Required action >> Write out word for word each line of the records, beginning at the first and stopping after the line with "D7: none -> schottky (A N5, K +3V3)". Leave the pictures out.

Data shown >>
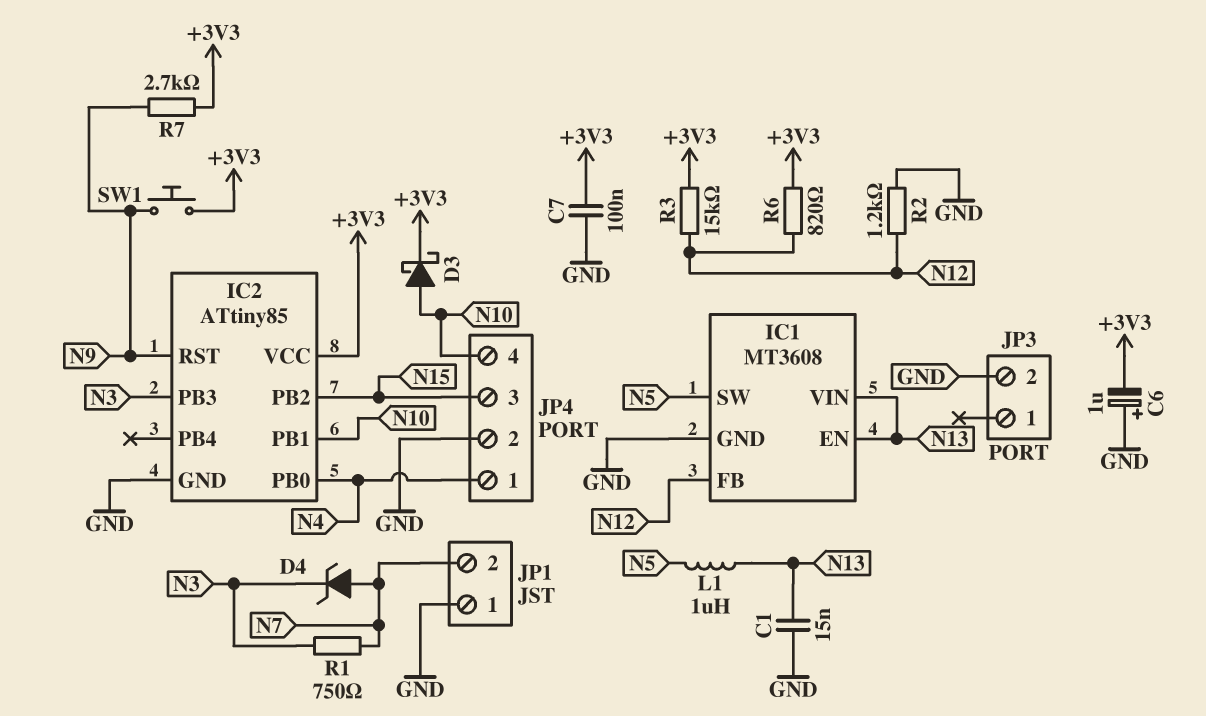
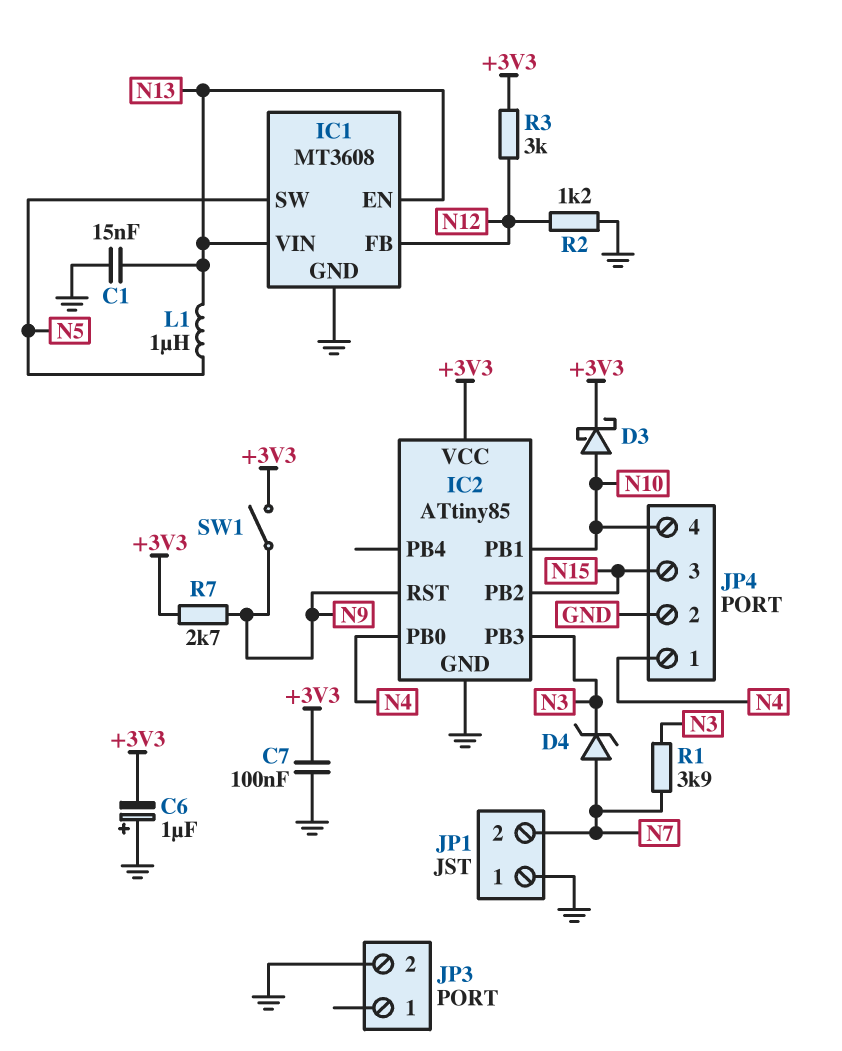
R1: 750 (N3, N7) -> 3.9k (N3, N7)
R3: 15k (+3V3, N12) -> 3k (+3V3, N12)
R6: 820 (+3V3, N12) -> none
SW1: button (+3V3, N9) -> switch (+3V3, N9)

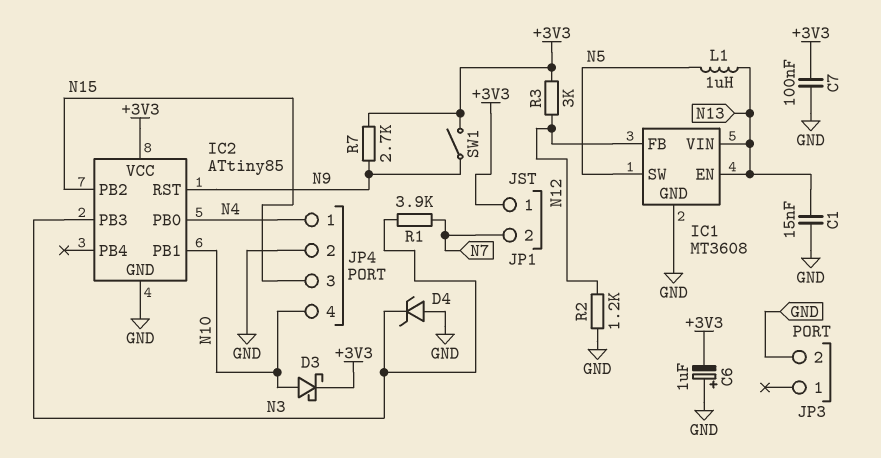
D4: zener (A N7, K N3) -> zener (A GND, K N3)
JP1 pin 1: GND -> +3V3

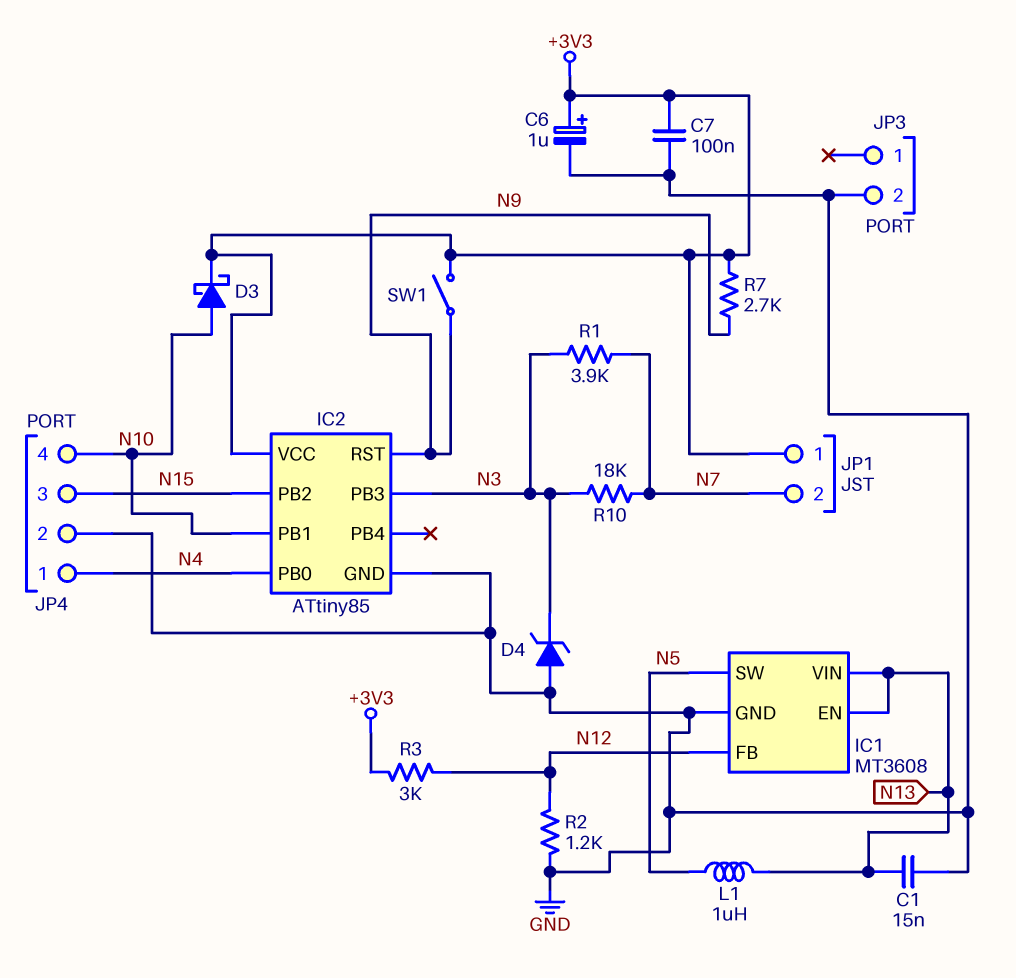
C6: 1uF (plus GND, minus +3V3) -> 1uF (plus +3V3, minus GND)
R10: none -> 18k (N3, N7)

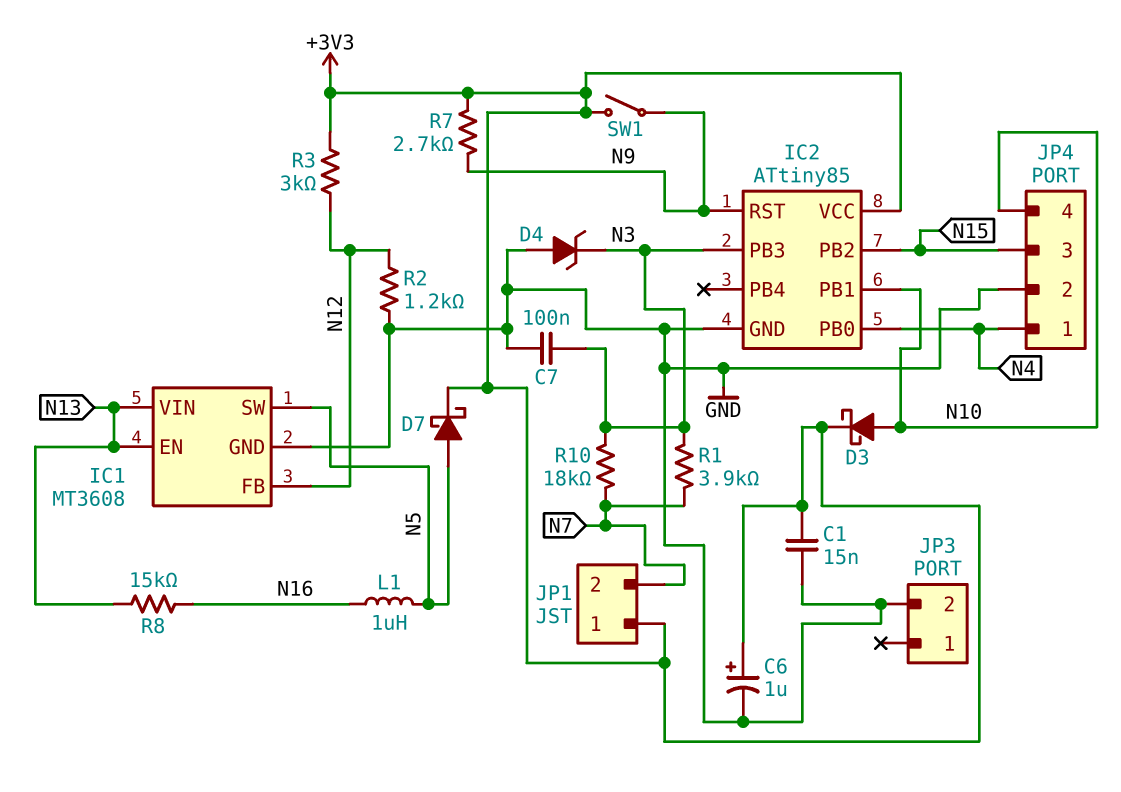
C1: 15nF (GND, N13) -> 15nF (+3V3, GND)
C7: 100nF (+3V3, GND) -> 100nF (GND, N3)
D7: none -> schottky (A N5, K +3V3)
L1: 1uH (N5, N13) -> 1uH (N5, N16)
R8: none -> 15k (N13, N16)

Output for this task >>
R1: 750 (N3, N7) -> 3.9k (N3, N7)
R3: 15k (+3V3, N12) -> 3k (+3V3, N12)
R6: 820 (+3V3, N12) -> none
SW1: button (+3V3, N9) -> switch (+3V3, N9)

D4: zener (A N7, K N3) -> zener (A GND, K N3)
JP1 pin 1: GND -> +3V3

C6: 1uF (plus GND, minus +3V3) -> 1uF (plus +3V3, minus GND)
R10: none -> 18k (N3, N7)

C1: 15nF (GND, N13) -> 15nF (+3V3, GND)
C7: 100nF (+3V3, GND) -> 100nF (GND, N3)
D7: none -> schottky (A N5, K +3V3)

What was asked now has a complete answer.